RECORDS TO USE:

====================

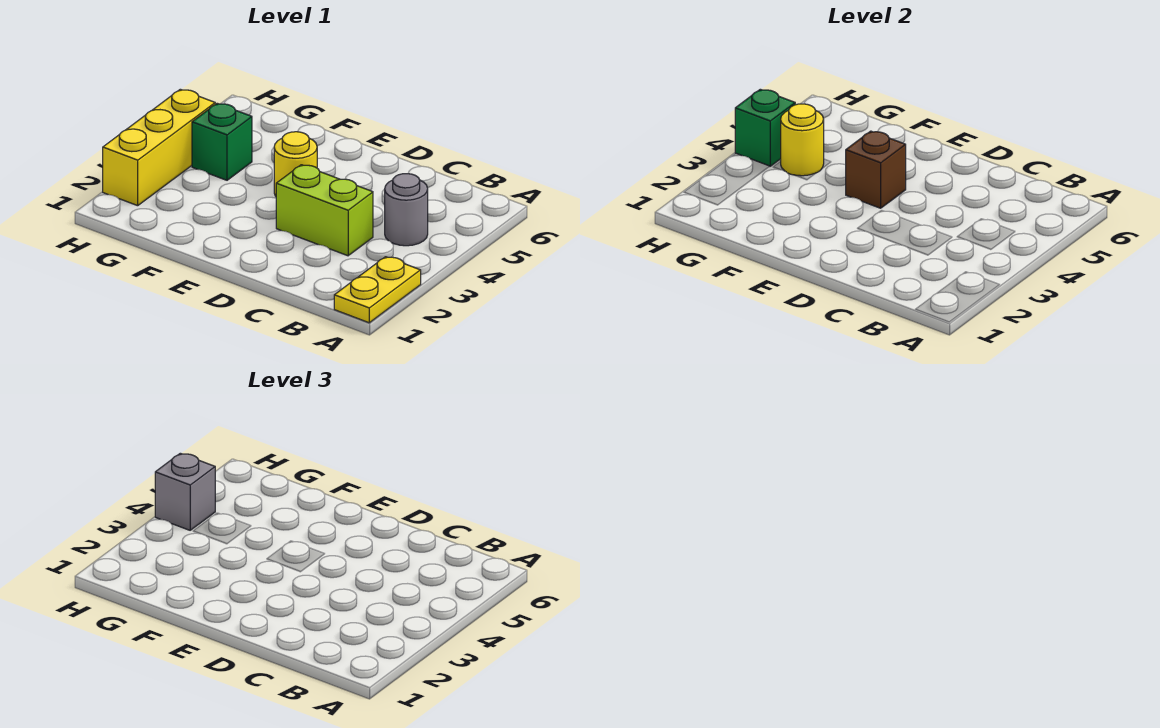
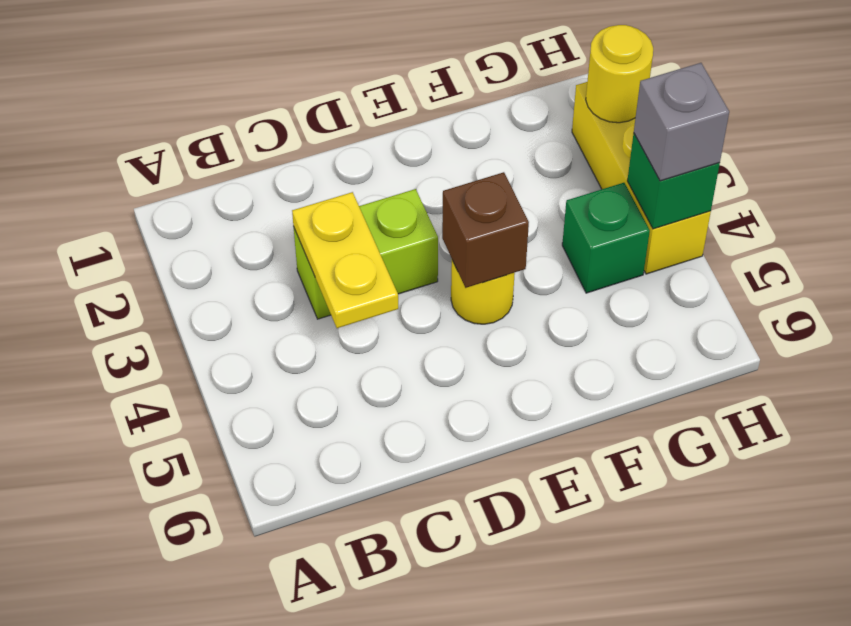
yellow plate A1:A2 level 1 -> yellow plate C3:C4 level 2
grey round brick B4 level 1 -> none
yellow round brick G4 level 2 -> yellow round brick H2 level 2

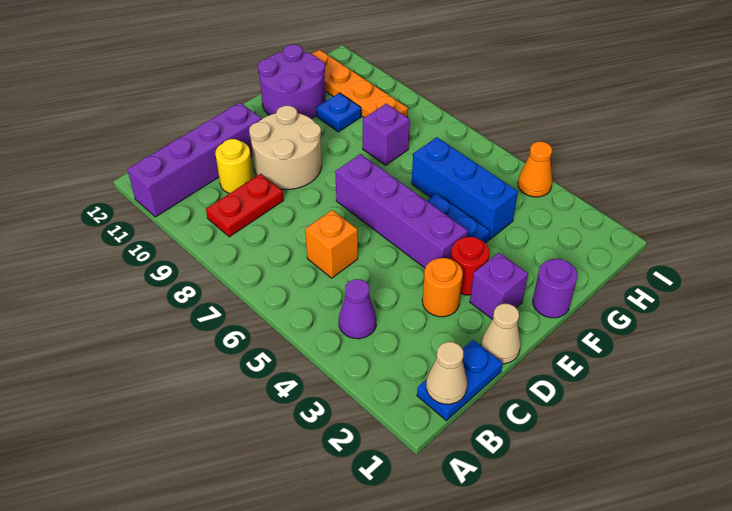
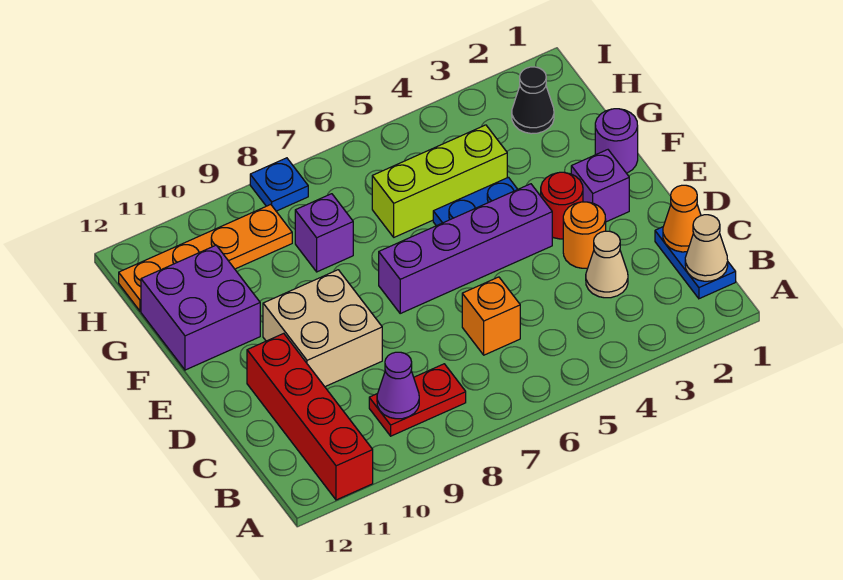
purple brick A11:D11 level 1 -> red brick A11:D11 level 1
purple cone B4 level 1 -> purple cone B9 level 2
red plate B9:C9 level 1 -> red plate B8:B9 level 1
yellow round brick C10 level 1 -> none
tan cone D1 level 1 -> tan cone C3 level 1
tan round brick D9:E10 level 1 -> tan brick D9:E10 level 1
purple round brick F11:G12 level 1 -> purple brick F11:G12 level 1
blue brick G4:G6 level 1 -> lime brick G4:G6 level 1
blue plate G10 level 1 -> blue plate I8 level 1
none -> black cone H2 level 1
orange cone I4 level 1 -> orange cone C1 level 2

====================

TASK INSTRUCTIONS: With the line containing "purple round brick" as the start and the last line of the listing as the end, restate that stretch word for word and nothing else.

RESULT FOR THIS EXERCISE:
purple round brick F11:G12 level 1 -> purple brick F11:G12 level 1
blue brick G4:G6 level 1 -> lime brick G4:G6 level 1
blue plate G10 level 1 -> blue plate I8 level 1
none -> black cone H2 level 1
orange cone I4 level 1 -> orange cone C1 level 2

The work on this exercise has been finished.